**WHAT IS BEING ASKED**
State the number of lines in the following data that contain the string "pink", and nothing else.

**DATA SHOWN**

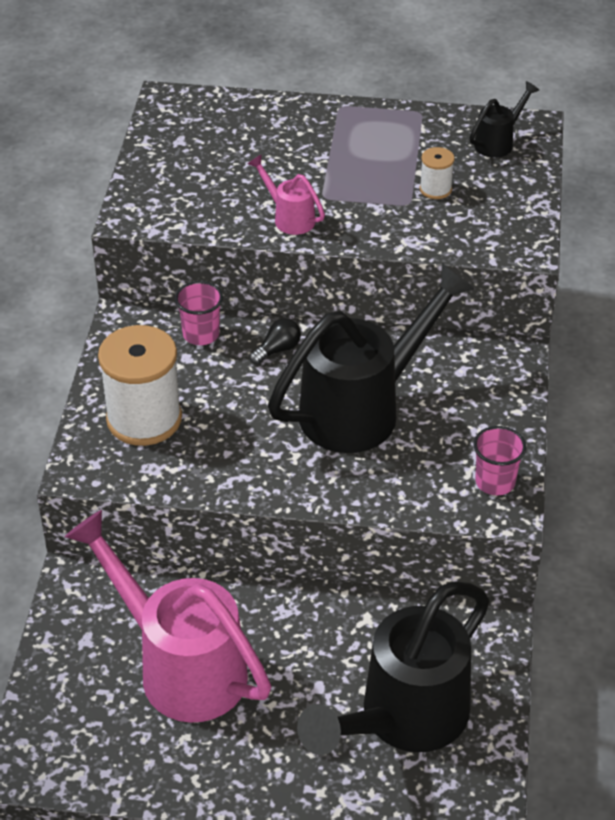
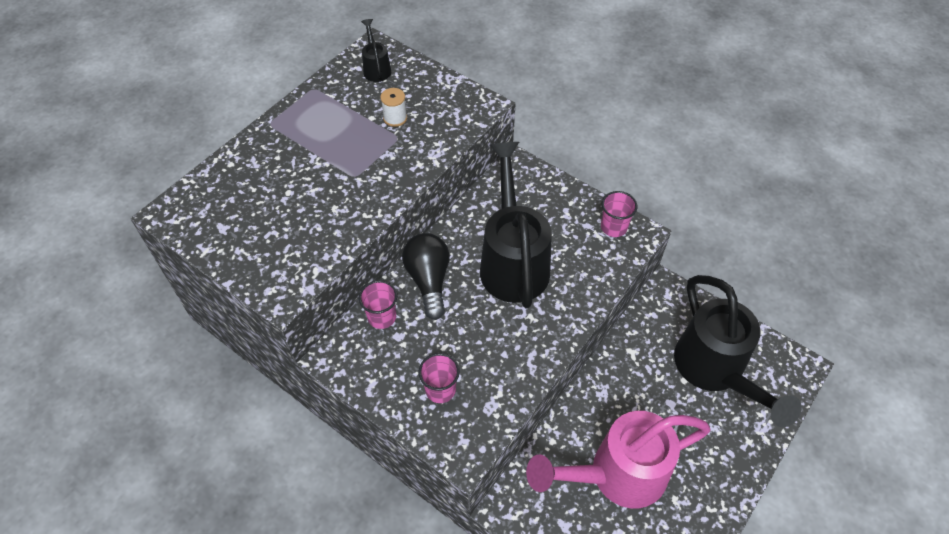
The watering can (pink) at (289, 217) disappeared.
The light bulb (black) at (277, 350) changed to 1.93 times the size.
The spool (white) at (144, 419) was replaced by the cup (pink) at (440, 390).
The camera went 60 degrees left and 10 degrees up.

**ANSWER TO THIS EXERCISE**
2